Items from a data source:

------------------------------------------------------------------------

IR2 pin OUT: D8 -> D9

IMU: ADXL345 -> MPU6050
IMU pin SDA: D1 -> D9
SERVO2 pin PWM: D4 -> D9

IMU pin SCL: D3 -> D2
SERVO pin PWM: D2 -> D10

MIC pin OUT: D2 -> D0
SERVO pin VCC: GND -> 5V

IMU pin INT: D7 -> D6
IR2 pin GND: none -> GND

------------------------------------------------------------------------

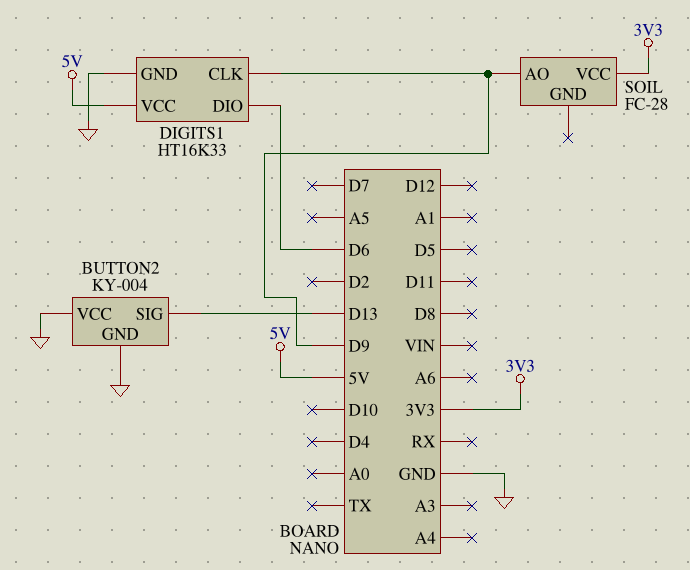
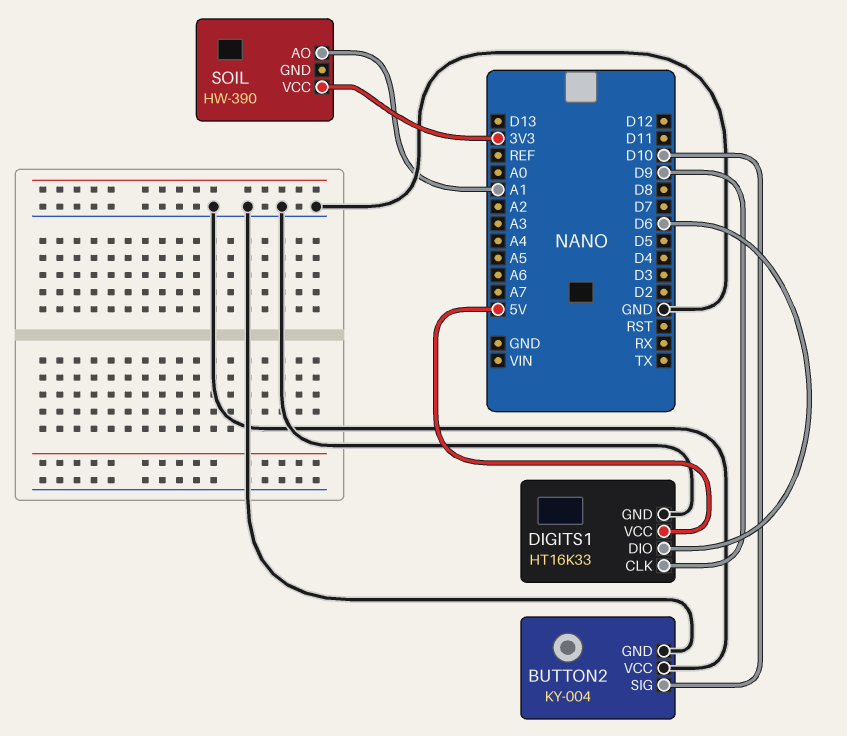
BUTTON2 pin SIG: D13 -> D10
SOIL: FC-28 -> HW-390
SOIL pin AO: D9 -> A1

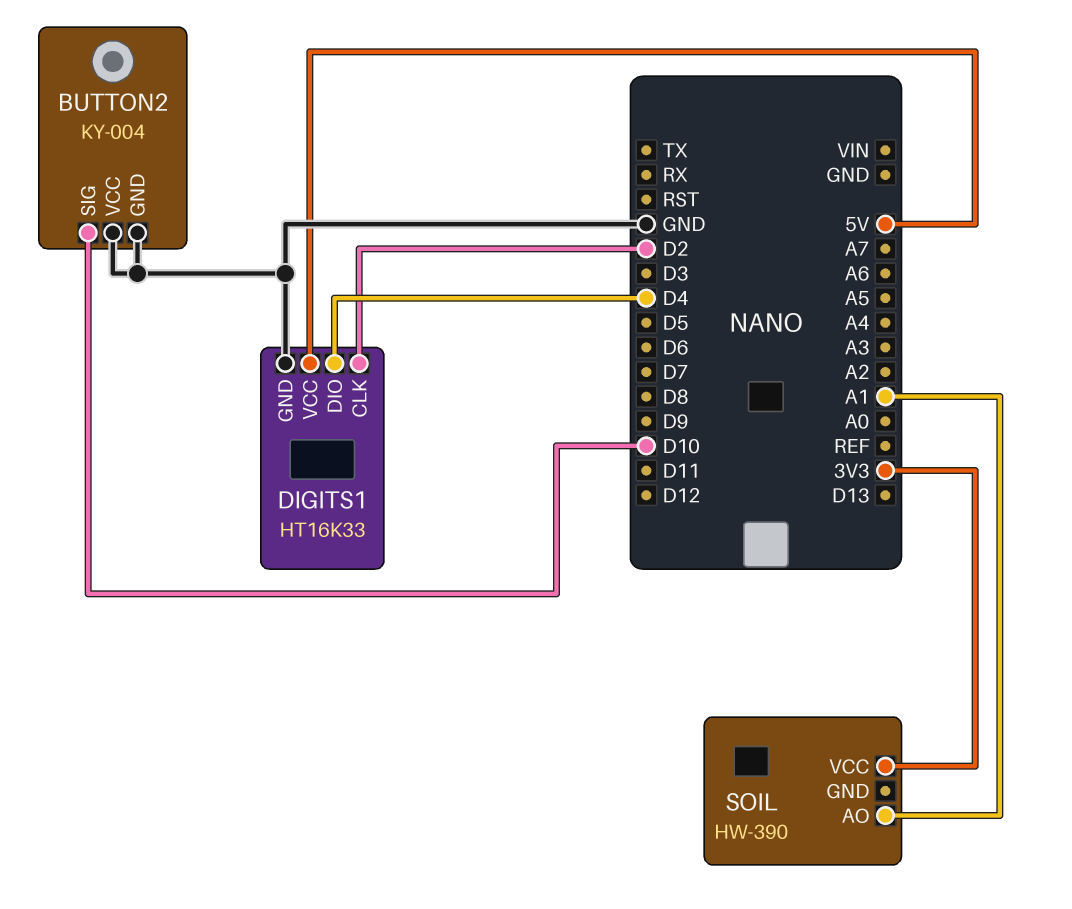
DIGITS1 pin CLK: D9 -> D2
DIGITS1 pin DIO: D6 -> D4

------------------------------------------------------------------------

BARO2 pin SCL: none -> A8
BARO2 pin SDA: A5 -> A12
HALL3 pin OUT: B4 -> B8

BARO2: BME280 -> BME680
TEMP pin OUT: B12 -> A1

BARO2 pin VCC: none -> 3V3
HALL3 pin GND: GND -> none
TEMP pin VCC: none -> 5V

------------------------------------------------------------------------

Exercise brief: The reply should consist solely of the lines above from the one that has "MIC pin OUT: D2 -> D0" through the one that has "IR2 pin GND: none -> GND", reproduced exactly.

Answer to the exercise:
MIC pin OUT: D2 -> D0
SERVO pin VCC: GND -> 5V

IMU pin INT: D7 -> D6
IR2 pin GND: none -> GND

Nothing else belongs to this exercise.